◆ What you will do: Whenever a line in the material below contains "white", copy that line.

◆ Given information:

=== Begin Enclosure ===

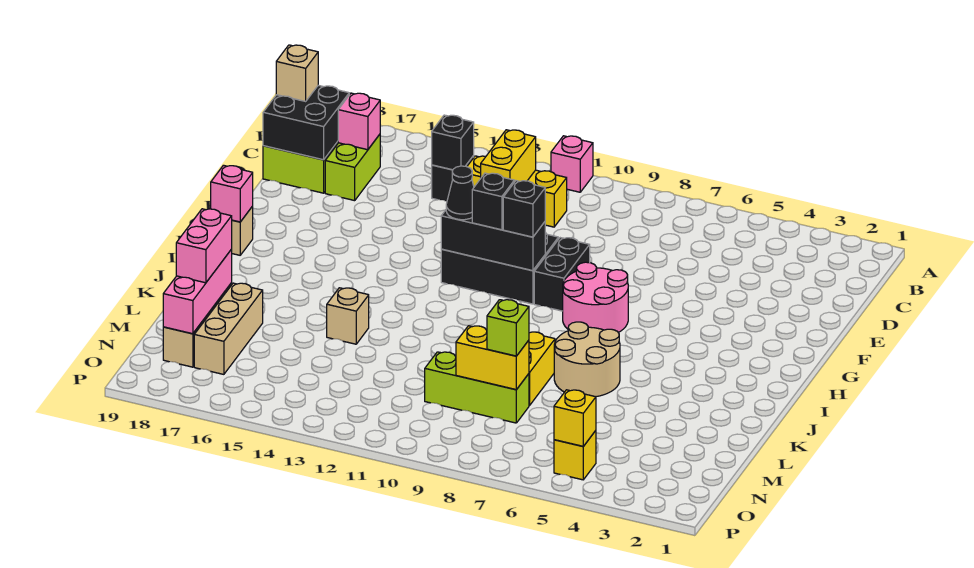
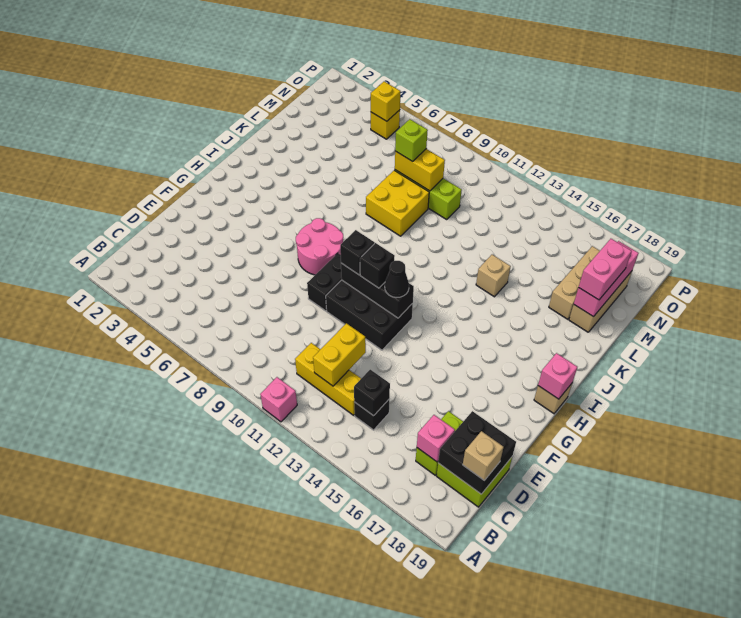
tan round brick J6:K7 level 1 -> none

=== End Enclosure ===
=== Begin Enclosure ===

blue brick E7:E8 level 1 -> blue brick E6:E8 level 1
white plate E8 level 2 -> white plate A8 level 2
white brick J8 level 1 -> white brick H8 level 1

=== End Enclosure ===
=== Begin Enclosure ===

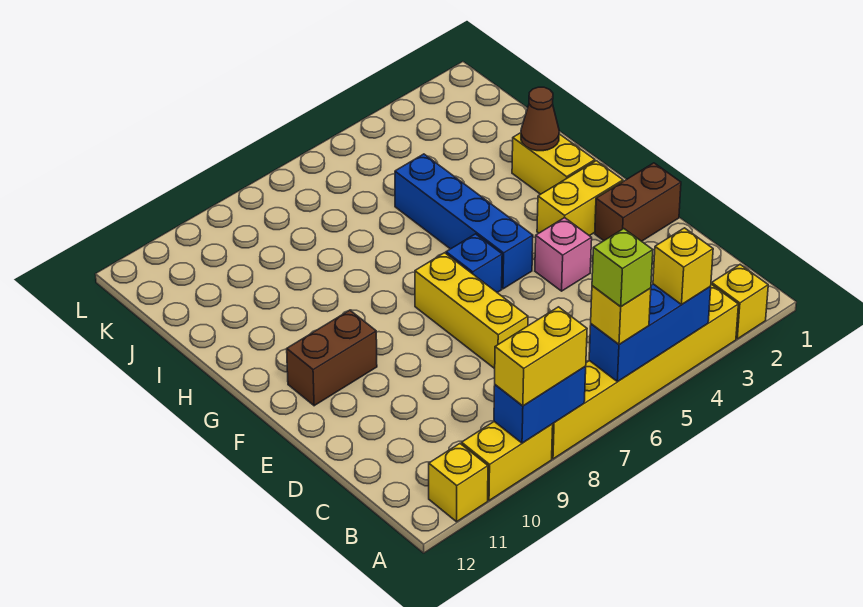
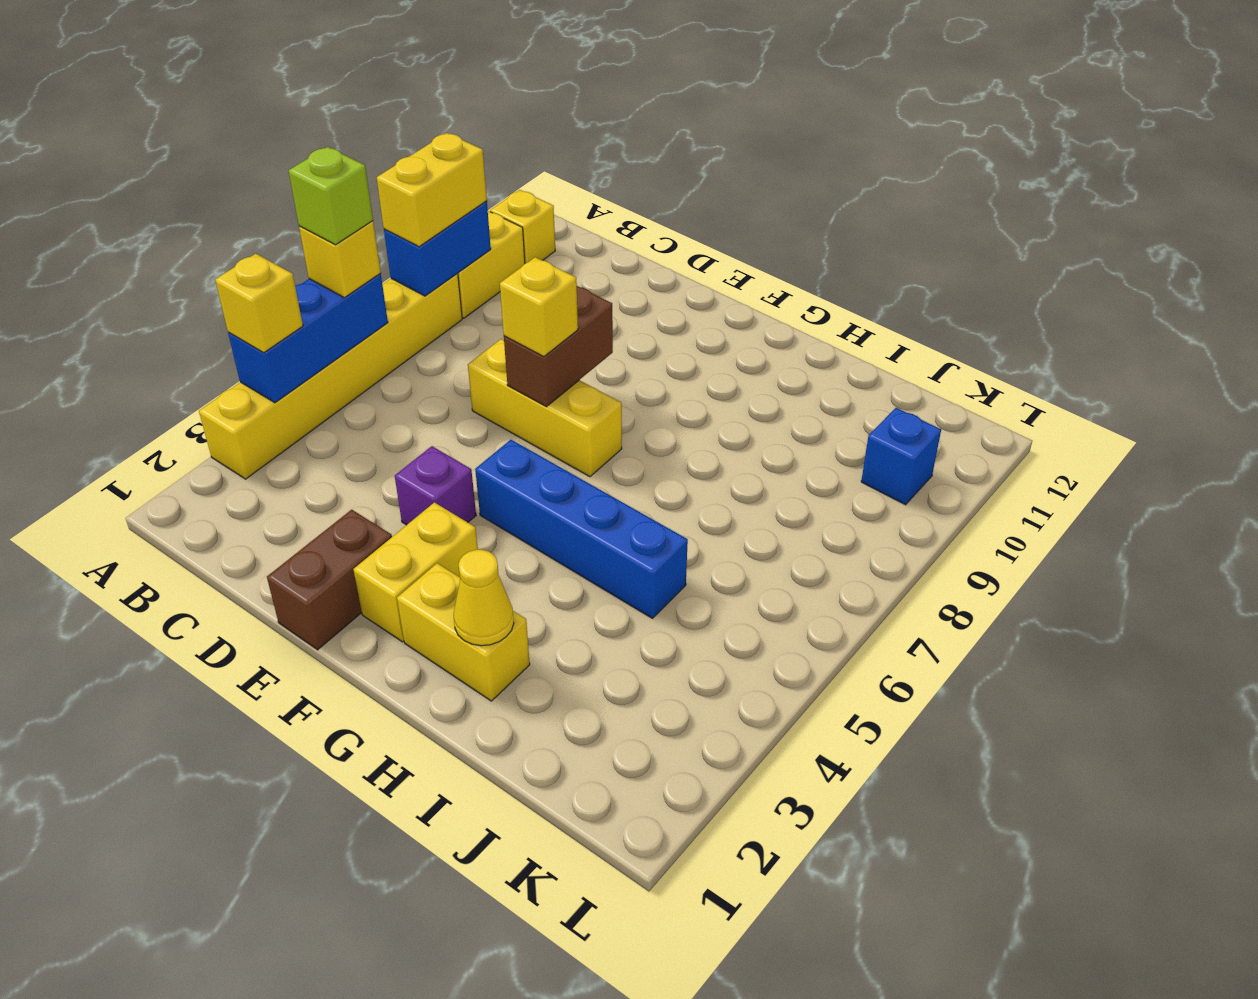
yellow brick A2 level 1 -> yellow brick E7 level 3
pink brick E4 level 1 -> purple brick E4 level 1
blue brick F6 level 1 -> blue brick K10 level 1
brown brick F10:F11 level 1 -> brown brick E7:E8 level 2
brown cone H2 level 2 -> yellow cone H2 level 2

=== End Enclosure ===

◆ Exercise solution:
white plate E8 level 2 -> white plate A8 level 2
white brick J8 level 1 -> white brick H8 level 1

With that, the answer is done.